_What is being asked_:
Exclude the pictures and reproduce the remaining data exactly as written.

_Available data_:
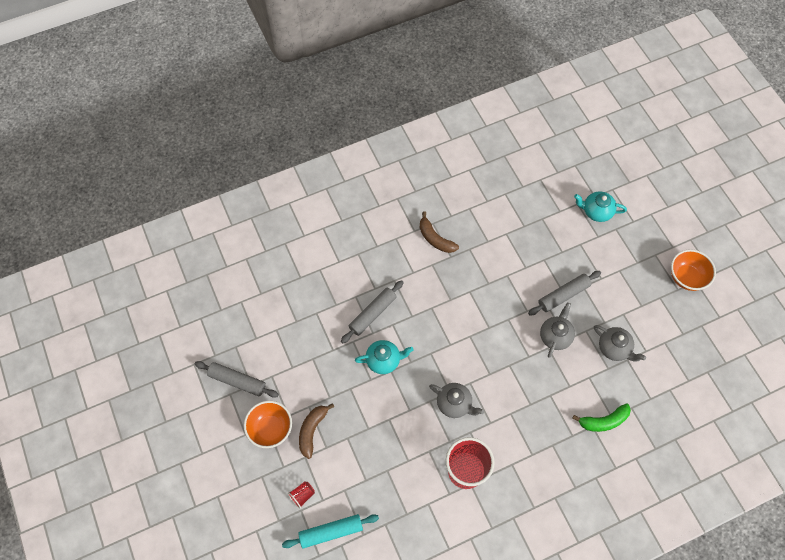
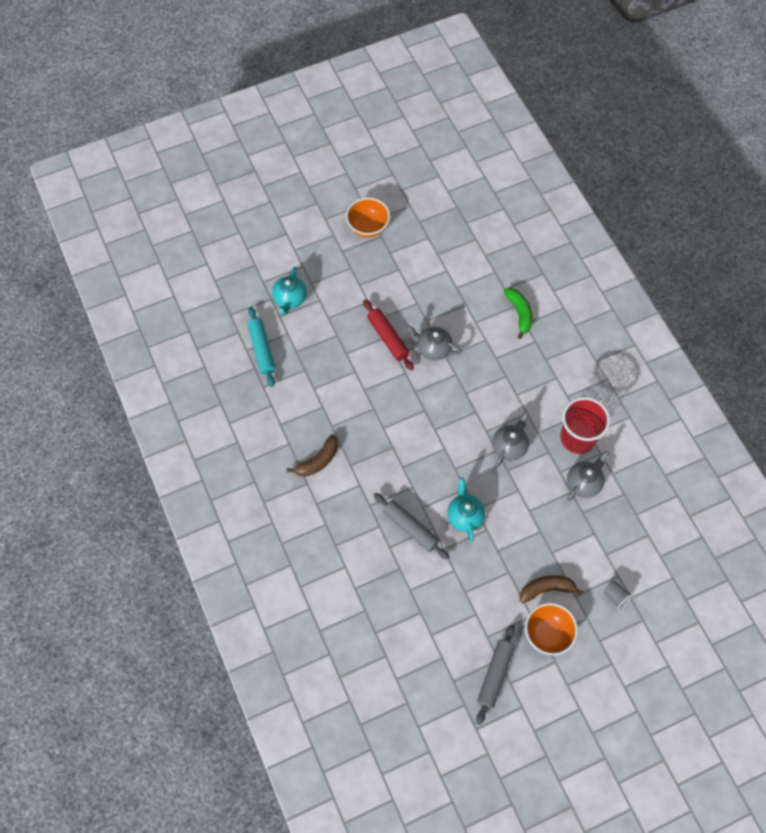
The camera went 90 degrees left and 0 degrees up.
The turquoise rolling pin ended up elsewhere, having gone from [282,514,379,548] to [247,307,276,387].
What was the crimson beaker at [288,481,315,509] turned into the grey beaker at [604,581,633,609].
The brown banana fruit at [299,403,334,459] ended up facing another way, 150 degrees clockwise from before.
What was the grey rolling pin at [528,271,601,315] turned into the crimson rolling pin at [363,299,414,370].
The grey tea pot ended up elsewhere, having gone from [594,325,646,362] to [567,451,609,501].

_Answer to the exercise_:
The camera went 90 degrees left and 0 degrees up.
The turquoise rolling pin ended up elsewhere, having gone from [282,514,379,548] to [247,307,276,387].
What was the crimson beaker at [288,481,315,509] turned into the grey beaker at [604,581,633,609].
The brown banana fruit at [299,403,334,459] ended up facing another way, 150 degrees clockwise from before.
What was the grey rolling pin at [528,271,601,315] turned into the crimson rolling pin at [363,299,414,370].
The grey tea pot ended up elsewhere, having gone from [594,325,646,362] to [567,451,609,501].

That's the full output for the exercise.